_WHAT YOU WILL DO_
Repeat each entry as written, dropping any picture you find.

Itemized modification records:

<<<<

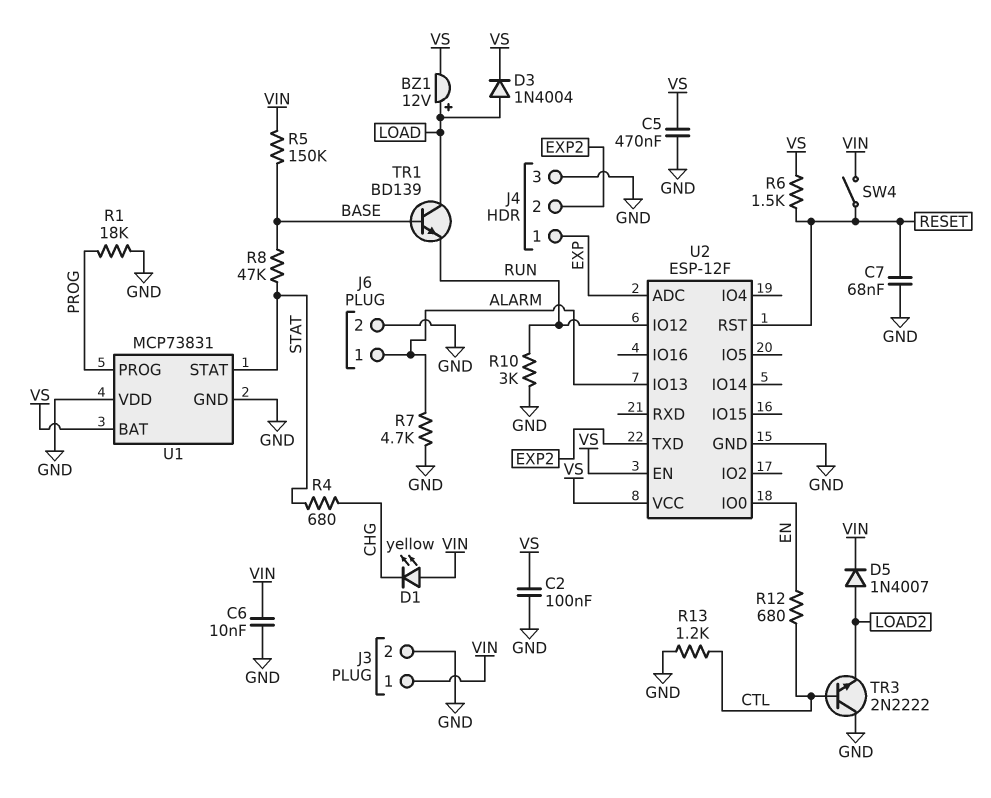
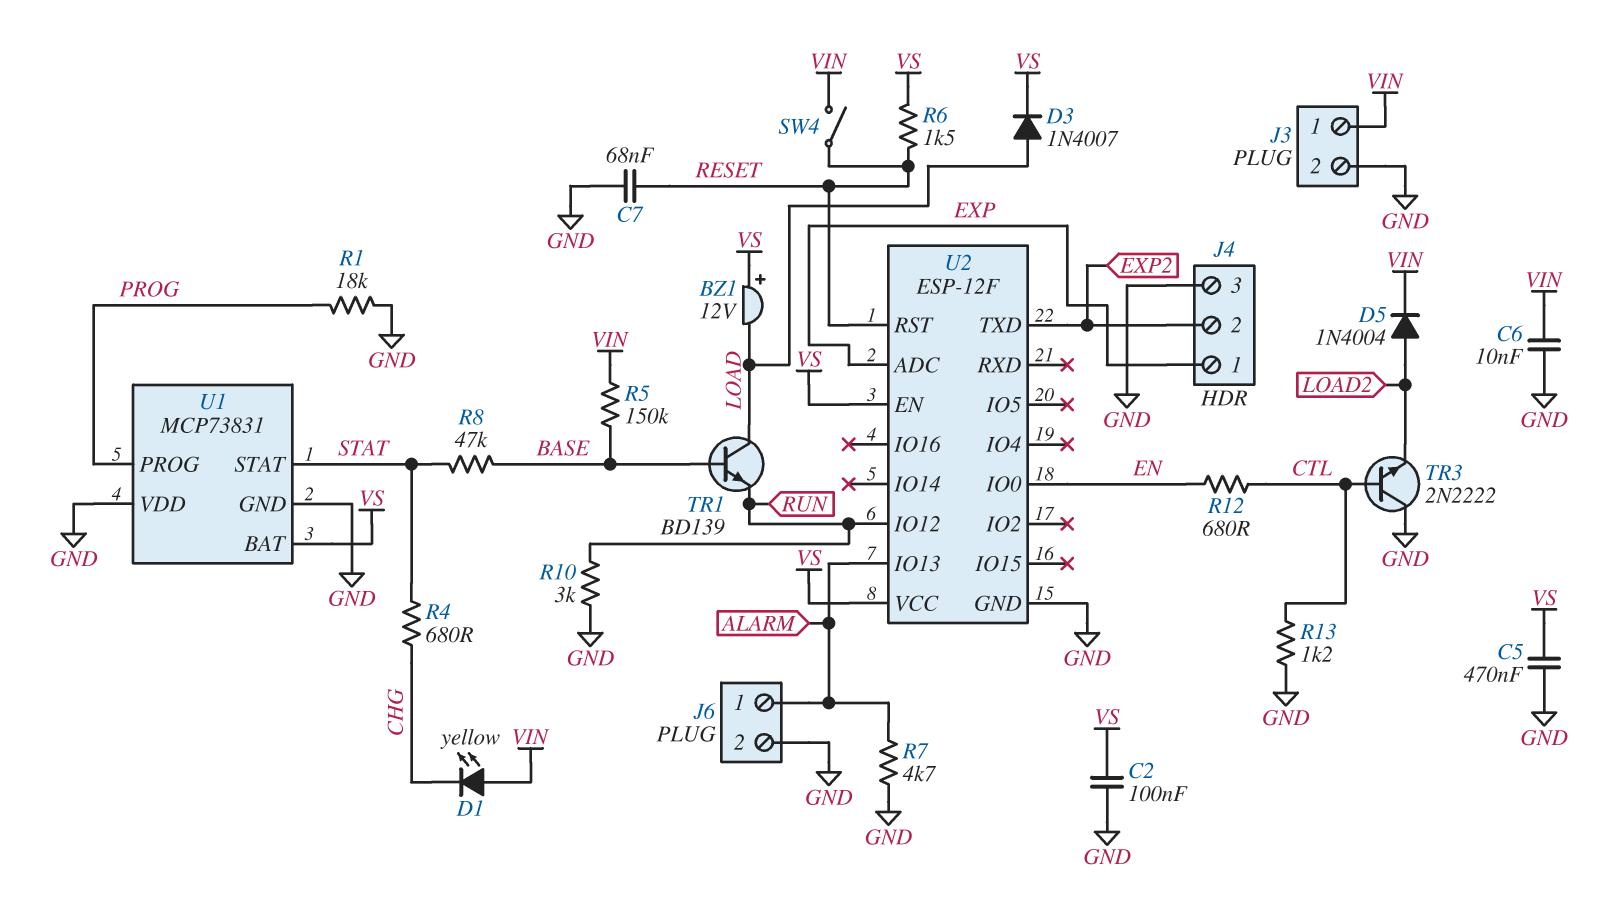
BZ1: buzzer 12V (plus LOAD, minus VS) -> buzzer 12V (plus VS, minus LOAD)
D3: diode 1N4004 (A LOAD, K VS) -> diode 1N4007 (A LOAD, K VS)
D5: diode 1N4007 (A LOAD2, K VIN) -> diode 1N4004 (A LOAD2, K VIN)

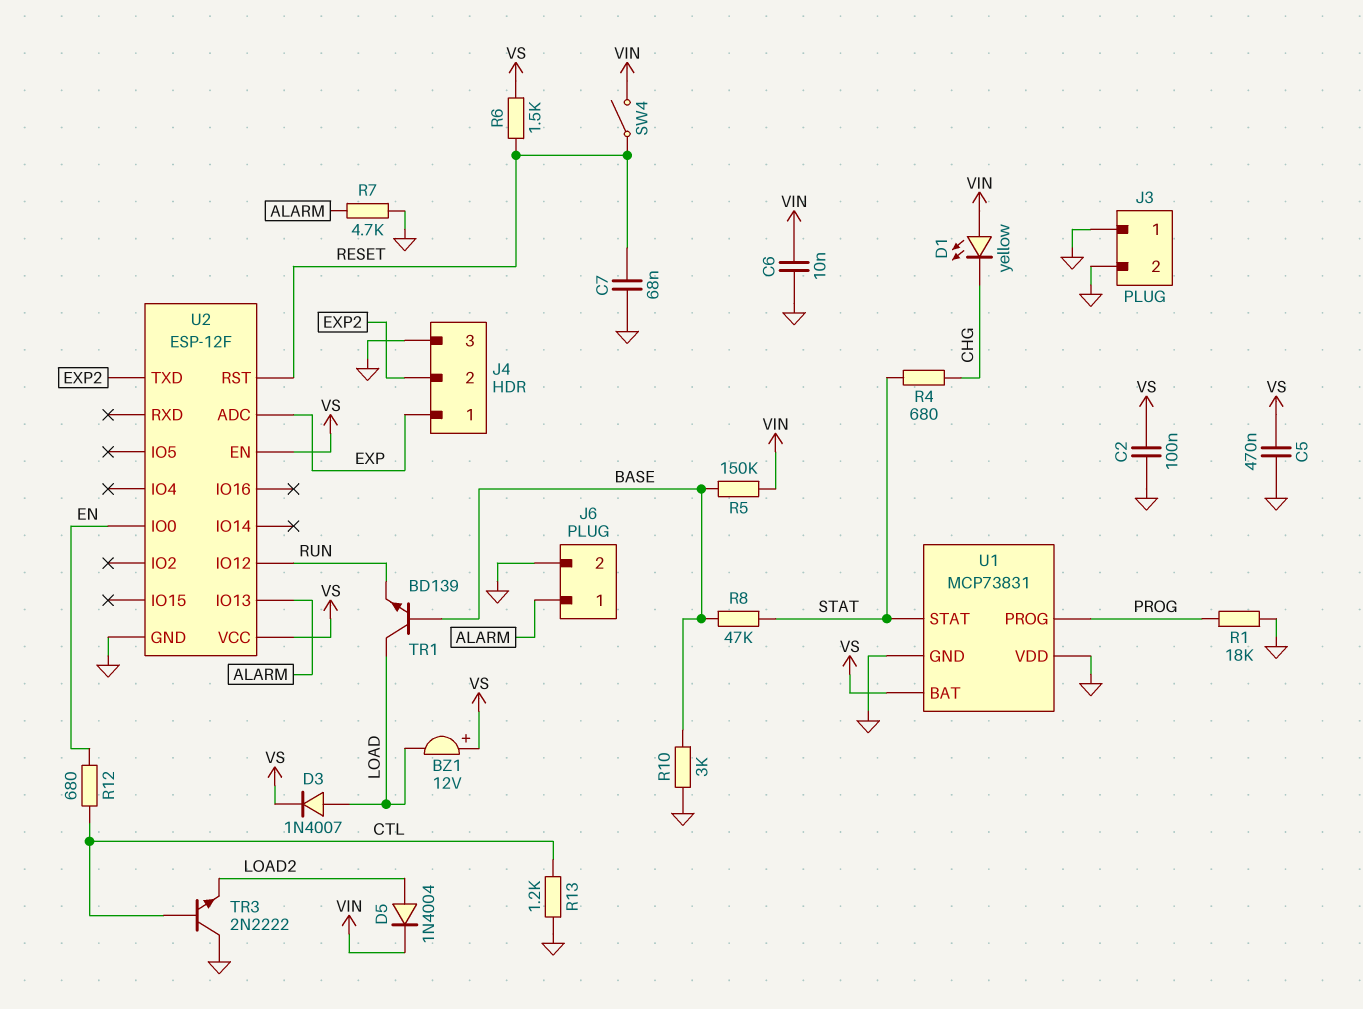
J3 pin 1: VIN -> GND
R10: 3k (GND, RUN) -> 3k (BASE, GND)

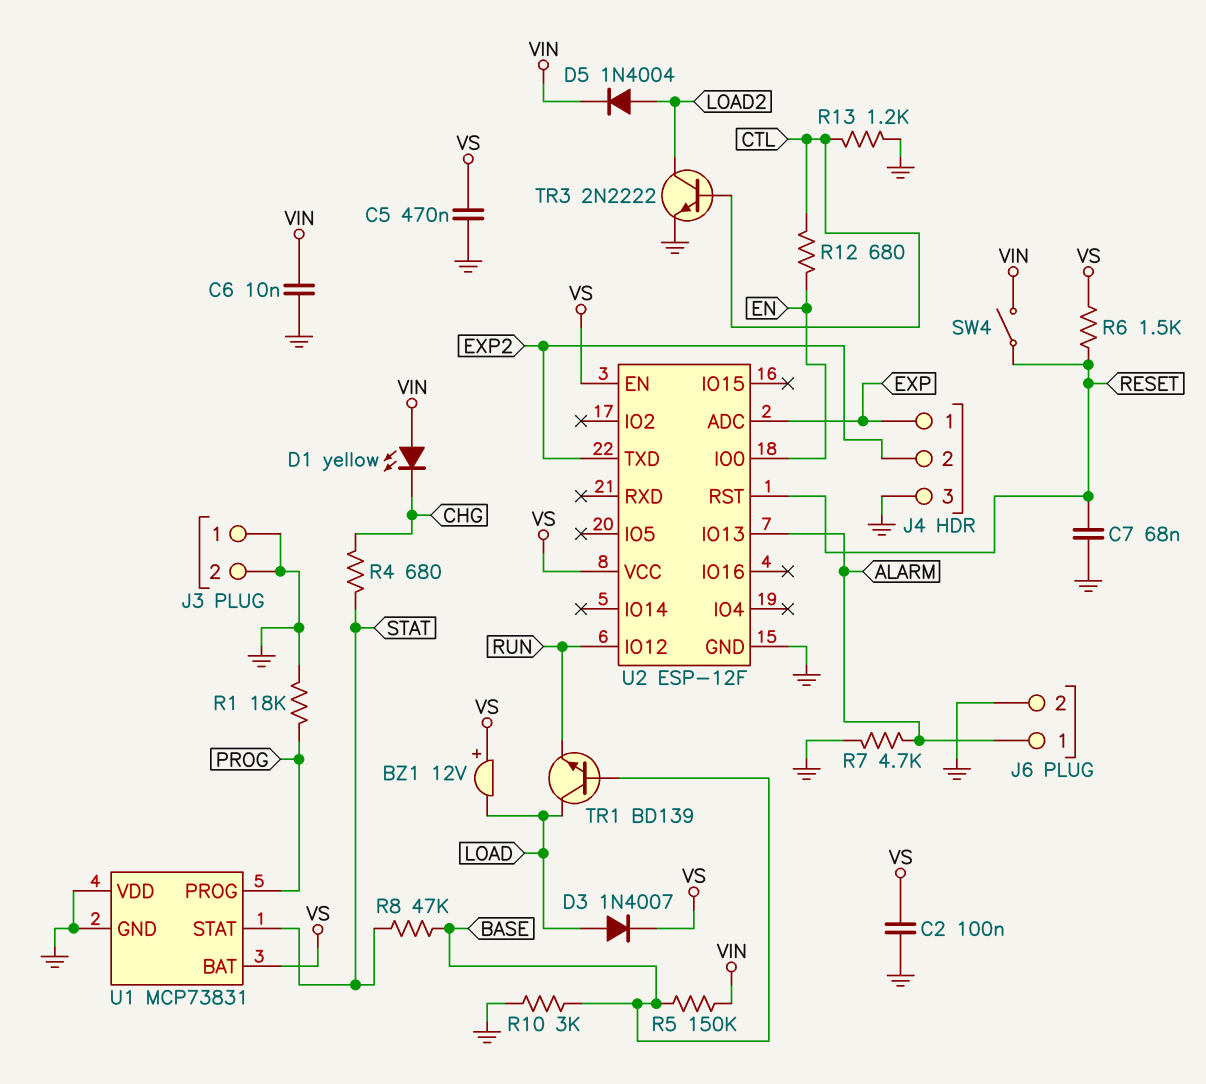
TR3: NPN 2N2222 (B CTL, C GND, E LOAD2) -> NPN 2N2222 (B CTL, C LOAD2, E GND)

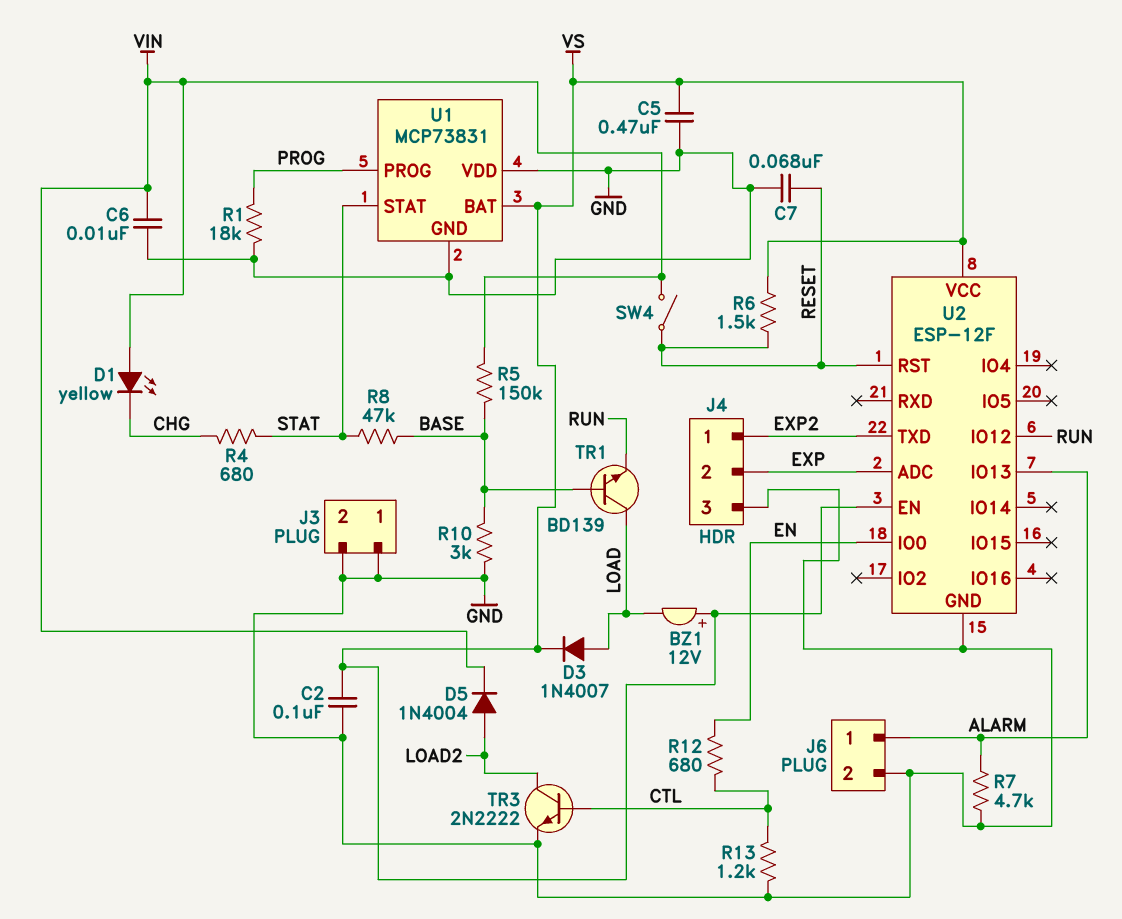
J4 pin 1: EXP -> EXP2
J4 pin 2: EXP2 -> EXP

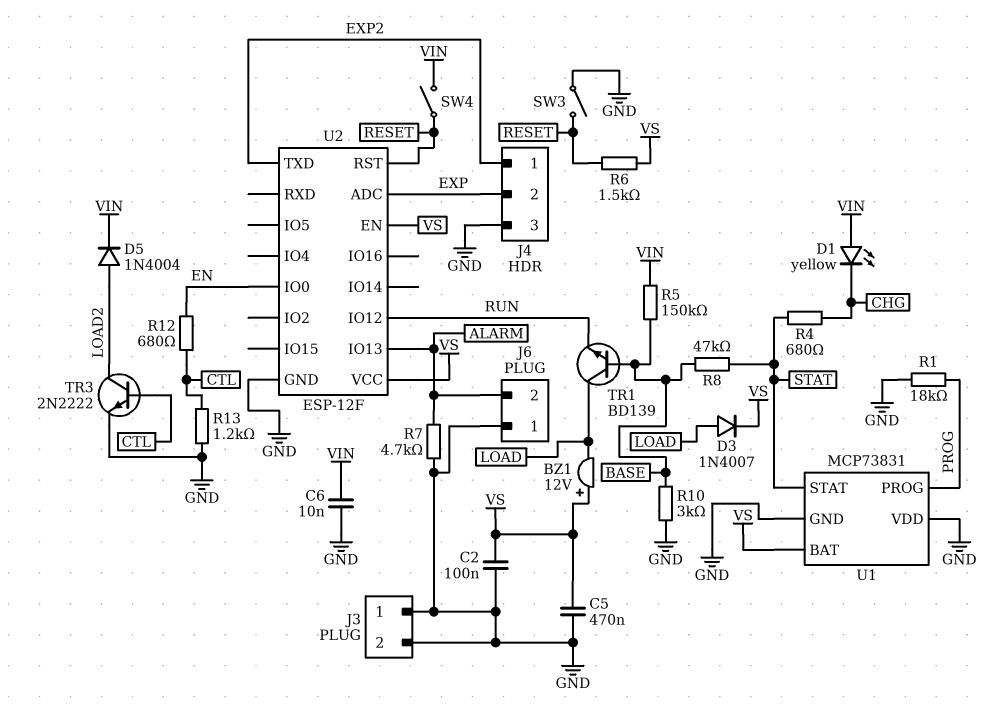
C7: 68nF (GND, RESET) -> none
J6 pin 1: ALARM -> GND
J6 pin 2: GND -> ALARM
SW3: none -> switch (GND, RESET)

>>>>

_ANSWER BOX_
BZ1: buzzer 12V (plus LOAD, minus VS) -> buzzer 12V (plus VS, minus LOAD)
D3: diode 1N4004 (A LOAD, K VS) -> diode 1N4007 (A LOAD, K VS)
D5: diode 1N4007 (A LOAD2, K VIN) -> diode 1N4004 (A LOAD2, K VIN)

J3 pin 1: VIN -> GND
R10: 3k (GND, RUN) -> 3k (BASE, GND)

TR3: NPN 2N2222 (B CTL, C GND, E LOAD2) -> NPN 2N2222 (B CTL, C LOAD2, E GND)

J4 pin 1: EXP -> EXP2
J4 pin 2: EXP2 -> EXP

C7: 68nF (GND, RESET) -> none
J6 pin 1: ALARM -> GND
J6 pin 2: GND -> ALARM
SW3: none -> switch (GND, RESET)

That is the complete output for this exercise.